Directions for this task:
Both the line containing "R202: 1.6k (+9V, IC203/FB) -> none" and the line containing "R3: 30k (+9V, VFB) -> 30k (GND, VFB)" belong to the span. Output exactly that span from the listing below, and nothing outside it.

Records provided:
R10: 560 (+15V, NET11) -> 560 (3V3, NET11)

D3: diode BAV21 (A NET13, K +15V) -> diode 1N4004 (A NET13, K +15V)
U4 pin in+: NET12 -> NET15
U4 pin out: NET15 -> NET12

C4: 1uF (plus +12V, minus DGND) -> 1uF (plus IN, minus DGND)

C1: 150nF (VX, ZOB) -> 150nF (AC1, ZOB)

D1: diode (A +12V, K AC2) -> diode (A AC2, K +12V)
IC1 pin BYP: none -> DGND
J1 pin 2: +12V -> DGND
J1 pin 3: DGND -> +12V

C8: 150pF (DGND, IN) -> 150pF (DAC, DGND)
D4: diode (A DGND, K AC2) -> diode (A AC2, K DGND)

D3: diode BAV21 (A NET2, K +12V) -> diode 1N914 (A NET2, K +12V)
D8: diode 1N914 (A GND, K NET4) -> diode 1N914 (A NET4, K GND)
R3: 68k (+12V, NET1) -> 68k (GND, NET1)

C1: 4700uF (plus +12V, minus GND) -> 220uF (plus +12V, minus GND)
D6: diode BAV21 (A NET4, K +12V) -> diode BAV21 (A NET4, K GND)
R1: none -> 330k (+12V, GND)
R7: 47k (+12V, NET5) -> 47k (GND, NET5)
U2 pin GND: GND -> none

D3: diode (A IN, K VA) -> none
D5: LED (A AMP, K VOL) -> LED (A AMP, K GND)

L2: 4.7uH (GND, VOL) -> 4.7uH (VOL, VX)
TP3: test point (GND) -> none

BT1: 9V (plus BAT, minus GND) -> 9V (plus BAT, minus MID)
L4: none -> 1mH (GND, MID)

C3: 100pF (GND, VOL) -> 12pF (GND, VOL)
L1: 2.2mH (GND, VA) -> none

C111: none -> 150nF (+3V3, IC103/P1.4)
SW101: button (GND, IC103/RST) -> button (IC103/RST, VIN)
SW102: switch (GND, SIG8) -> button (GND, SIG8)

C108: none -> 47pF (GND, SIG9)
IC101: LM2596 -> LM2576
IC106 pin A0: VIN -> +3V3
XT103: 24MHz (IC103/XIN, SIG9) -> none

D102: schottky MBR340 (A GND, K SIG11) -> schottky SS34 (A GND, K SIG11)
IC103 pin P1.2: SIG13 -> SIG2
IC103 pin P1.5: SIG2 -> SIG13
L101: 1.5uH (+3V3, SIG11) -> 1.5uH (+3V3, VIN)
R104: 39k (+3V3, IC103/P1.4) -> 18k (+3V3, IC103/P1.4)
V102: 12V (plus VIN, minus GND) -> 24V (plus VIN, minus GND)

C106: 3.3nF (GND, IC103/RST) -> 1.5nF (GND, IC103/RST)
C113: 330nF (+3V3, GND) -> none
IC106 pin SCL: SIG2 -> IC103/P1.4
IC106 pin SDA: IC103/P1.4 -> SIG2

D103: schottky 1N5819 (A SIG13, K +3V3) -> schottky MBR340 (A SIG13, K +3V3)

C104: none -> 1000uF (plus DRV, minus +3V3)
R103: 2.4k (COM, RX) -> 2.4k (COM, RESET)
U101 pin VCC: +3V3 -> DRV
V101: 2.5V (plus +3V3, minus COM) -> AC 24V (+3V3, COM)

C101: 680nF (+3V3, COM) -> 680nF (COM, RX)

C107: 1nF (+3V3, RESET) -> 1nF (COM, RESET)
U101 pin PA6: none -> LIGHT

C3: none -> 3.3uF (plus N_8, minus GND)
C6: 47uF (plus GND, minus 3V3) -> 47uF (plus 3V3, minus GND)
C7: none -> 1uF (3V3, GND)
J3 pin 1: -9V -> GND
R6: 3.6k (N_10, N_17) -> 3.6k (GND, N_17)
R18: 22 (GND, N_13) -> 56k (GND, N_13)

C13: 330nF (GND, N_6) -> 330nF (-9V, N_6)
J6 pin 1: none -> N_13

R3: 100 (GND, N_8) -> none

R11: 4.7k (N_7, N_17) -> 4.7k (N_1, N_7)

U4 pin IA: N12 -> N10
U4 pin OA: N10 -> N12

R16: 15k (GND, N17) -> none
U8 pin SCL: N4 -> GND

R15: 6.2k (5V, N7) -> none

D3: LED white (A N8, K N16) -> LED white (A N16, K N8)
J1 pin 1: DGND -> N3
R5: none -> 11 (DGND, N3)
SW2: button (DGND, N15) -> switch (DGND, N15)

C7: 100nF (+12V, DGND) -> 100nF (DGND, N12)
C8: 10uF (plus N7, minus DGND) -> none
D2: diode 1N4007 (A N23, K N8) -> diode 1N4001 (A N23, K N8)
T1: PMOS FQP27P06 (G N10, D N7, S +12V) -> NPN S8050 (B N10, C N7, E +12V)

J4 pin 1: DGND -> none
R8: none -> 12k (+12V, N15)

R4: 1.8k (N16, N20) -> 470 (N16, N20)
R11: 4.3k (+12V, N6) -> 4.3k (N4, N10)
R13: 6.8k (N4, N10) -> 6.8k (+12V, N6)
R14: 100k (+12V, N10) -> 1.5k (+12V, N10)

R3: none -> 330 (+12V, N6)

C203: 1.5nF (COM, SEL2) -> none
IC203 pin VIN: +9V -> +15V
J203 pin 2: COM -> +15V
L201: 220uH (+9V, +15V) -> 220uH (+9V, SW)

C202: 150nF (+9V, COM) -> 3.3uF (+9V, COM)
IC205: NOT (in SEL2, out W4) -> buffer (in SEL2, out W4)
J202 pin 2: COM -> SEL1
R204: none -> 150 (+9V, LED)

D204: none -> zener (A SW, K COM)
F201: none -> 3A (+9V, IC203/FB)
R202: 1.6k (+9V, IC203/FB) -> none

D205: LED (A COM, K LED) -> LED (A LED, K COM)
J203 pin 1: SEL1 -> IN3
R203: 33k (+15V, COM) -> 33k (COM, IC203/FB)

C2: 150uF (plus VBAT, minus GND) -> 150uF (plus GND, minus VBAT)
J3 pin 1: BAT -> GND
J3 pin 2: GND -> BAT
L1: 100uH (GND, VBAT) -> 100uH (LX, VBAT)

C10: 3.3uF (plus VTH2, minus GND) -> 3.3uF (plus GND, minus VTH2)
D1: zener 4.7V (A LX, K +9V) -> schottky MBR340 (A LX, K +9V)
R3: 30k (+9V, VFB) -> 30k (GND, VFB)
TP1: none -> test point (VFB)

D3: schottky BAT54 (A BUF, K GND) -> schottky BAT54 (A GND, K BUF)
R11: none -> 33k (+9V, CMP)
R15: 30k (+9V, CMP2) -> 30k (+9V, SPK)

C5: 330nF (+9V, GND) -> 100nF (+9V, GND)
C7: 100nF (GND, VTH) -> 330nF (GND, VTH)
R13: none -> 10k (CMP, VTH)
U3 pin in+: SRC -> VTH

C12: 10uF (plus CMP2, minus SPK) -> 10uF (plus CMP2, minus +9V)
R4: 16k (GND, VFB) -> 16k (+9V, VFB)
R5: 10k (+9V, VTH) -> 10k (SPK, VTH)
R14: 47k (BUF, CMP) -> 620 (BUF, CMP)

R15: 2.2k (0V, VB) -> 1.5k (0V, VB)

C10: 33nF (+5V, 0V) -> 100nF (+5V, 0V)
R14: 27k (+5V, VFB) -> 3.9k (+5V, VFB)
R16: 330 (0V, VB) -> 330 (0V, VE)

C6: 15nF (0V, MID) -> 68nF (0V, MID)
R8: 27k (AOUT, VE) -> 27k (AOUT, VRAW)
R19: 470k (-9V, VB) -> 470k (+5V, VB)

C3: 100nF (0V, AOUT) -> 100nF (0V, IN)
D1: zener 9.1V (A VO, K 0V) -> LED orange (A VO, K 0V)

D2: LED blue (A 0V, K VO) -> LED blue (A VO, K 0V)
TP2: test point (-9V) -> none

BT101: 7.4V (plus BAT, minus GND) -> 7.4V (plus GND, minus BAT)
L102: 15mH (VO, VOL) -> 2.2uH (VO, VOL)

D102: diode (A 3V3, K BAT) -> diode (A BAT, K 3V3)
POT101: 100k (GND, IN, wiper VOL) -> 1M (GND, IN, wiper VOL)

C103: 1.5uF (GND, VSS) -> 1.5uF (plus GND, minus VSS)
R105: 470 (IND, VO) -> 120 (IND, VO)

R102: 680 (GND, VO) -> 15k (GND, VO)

Result:
R202: 1.6k (+9V, IC203/FB) -> none

D205: LED (A COM, K LED) -> LED (A LED, K COM)
J203 pin 1: SEL1 -> IN3
R203: 33k (+15V, COM) -> 33k (COM, IC203/FB)

C2: 150uF (plus VBAT, minus GND) -> 150uF (plus GND, minus VBAT)
J3 pin 1: BAT -> GND
J3 pin 2: GND -> BAT
L1: 100uH (GND, VBAT) -> 100uH (LX, VBAT)

C10: 3.3uF (plus VTH2, minus GND) -> 3.3uF (plus GND, minus VTH2)
D1: zener 4.7V (A LX, K +9V) -> schottky MBR340 (A LX, K +9V)
R3: 30k (+9V, VFB) -> 30k (GND, VFB)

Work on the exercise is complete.